### Problem
Omit any picture, and return the remaining data exactly as written.

(Object matching data)
......

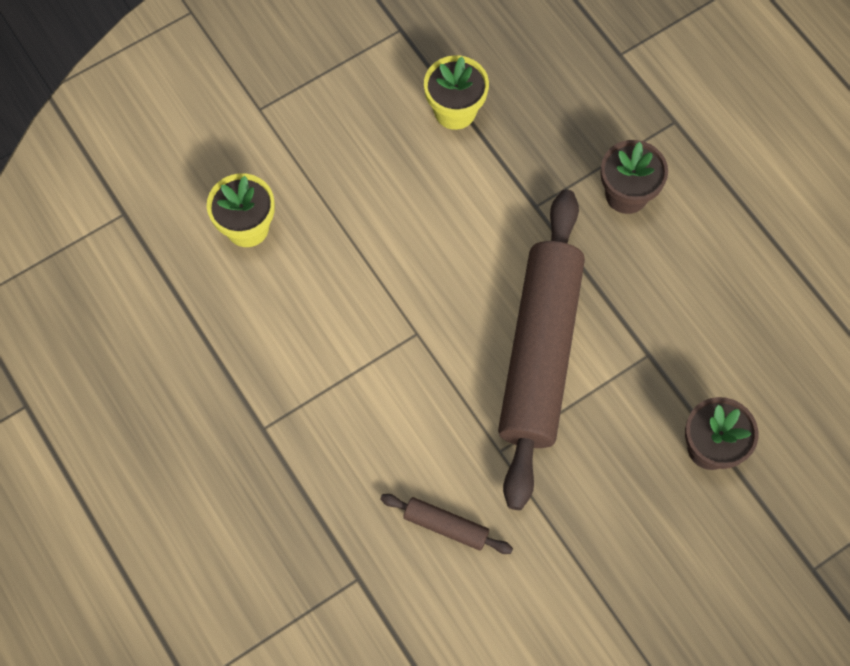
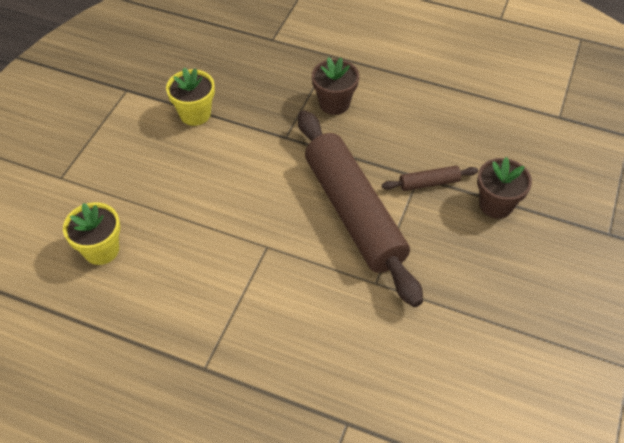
camera: 35 degrees left, 15 degrees down
(446, 526) = (379, 350): brown rolling pin -> brown rolling pin (429, 183)

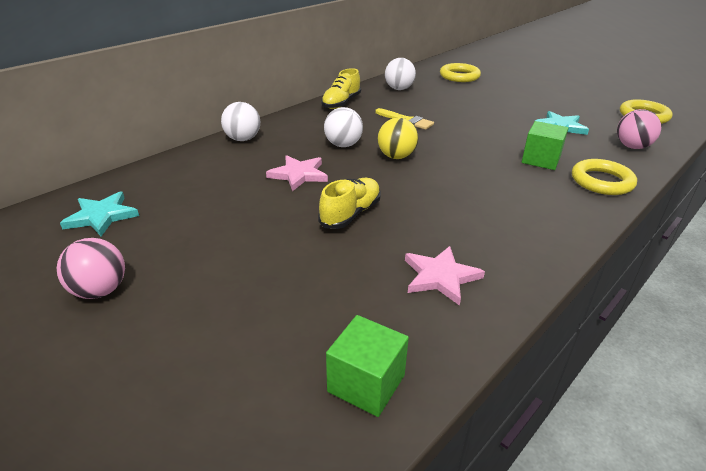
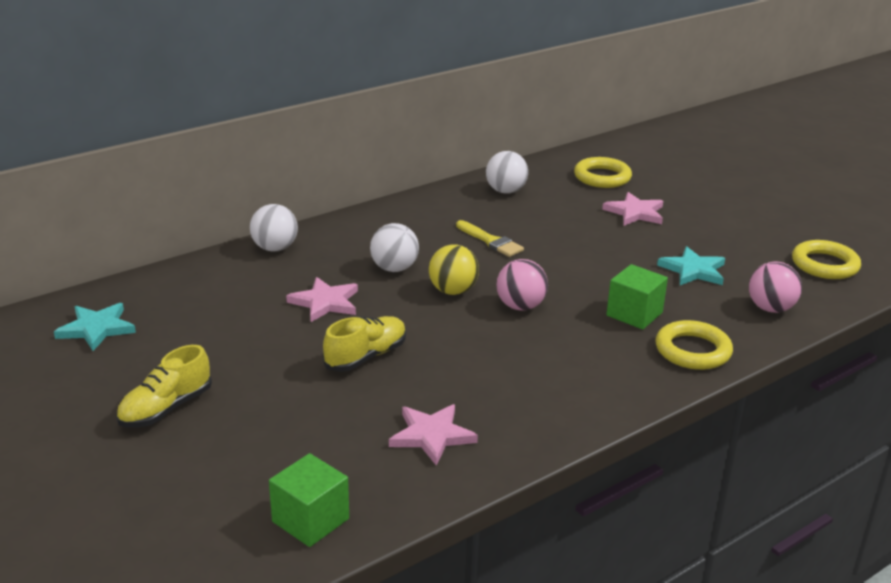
camera: 10 degrees right, 5 degrees down
(100, 291) = (84, 406): pink ball -> pink ball (520, 306)
(341, 103) = (417, 207): yellow shoe -> yellow shoe (166, 408)
(495, 95) = (635, 212): none -> pink star

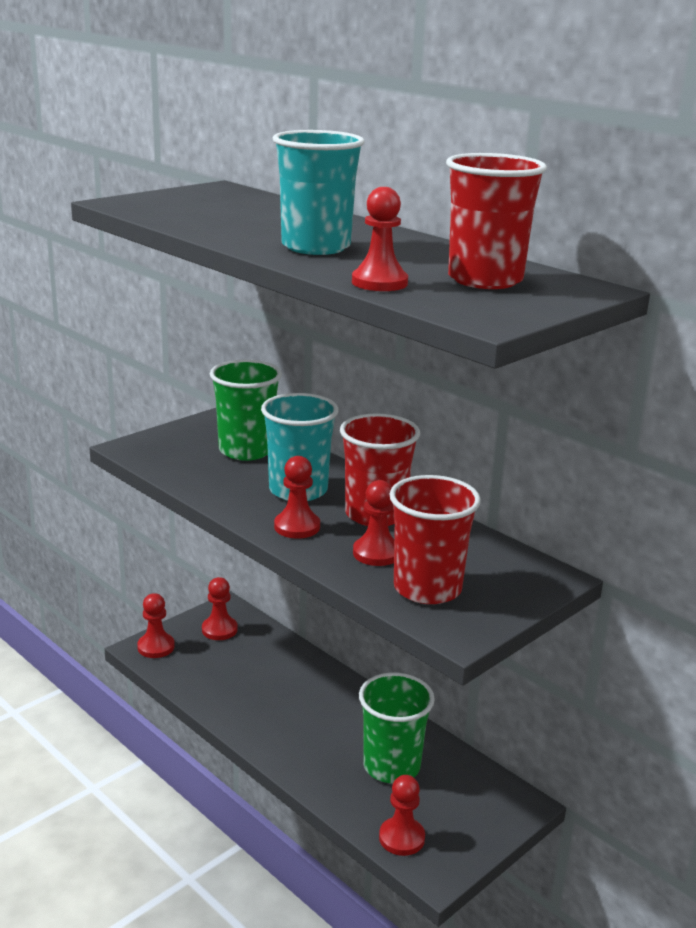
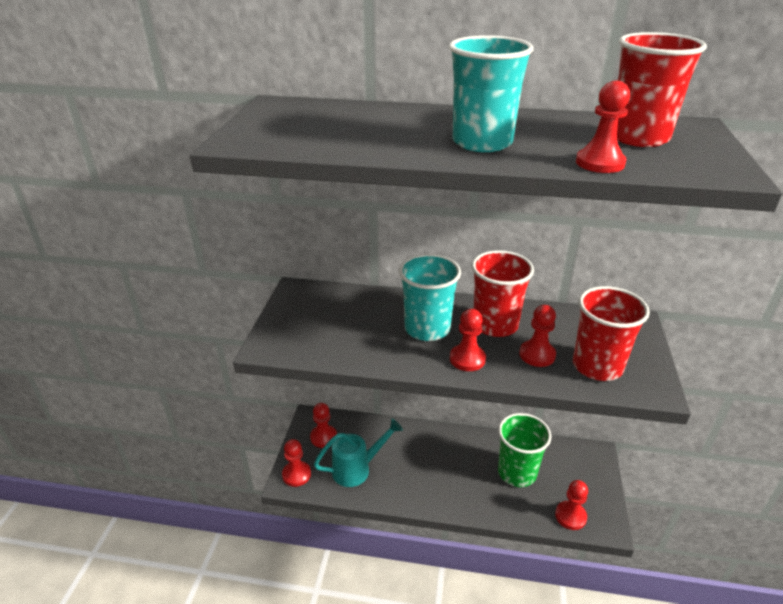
camera: 35 degrees left, 10 degrees up
(220, 672) = (357, 469): none -> turquoise watering can
(246, 450) = (350, 311): green cup -> none

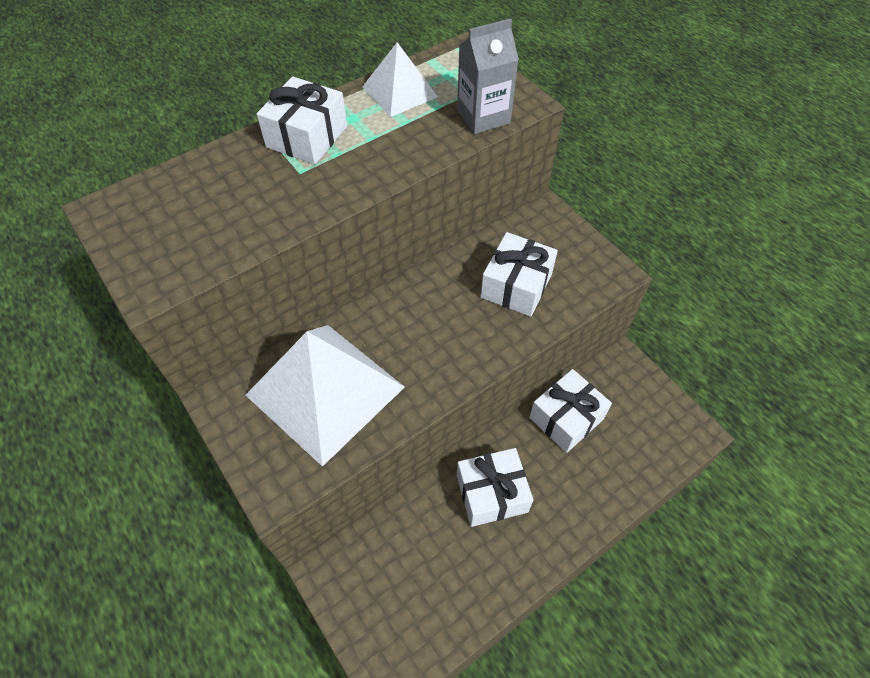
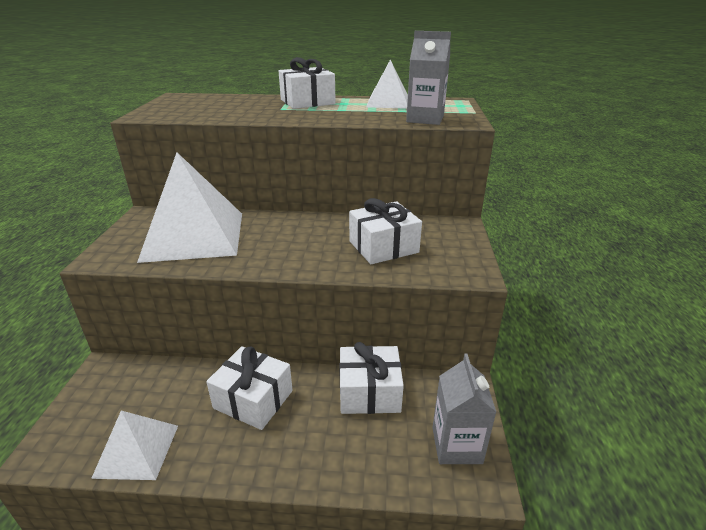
camera: 40 degrees right, 25 degrees down
(459, 606) = (137, 450): none -> white pyramid
(659, 417) = (456, 445): none -> grey carton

......

### Response
camera: 35 degrees left, 15 degrees down
(446, 526) = (379, 350): brown rolling pin -> brown rolling pin (429, 183)

camera: 10 degrees right, 5 degrees down
(100, 291) = (84, 406): pink ball -> pink ball (520, 306)
(341, 103) = (417, 207): yellow shoe -> yellow shoe (166, 408)
(495, 95) = (635, 212): none -> pink star

camera: 35 degrees left, 10 degrees up
(220, 672) = (357, 469): none -> turquoise watering can
(246, 450) = (350, 311): green cup -> none

camera: 40 degrees right, 25 degrees down
(459, 606) = (137, 450): none -> white pyramid
(659, 417) = (456, 445): none -> grey carton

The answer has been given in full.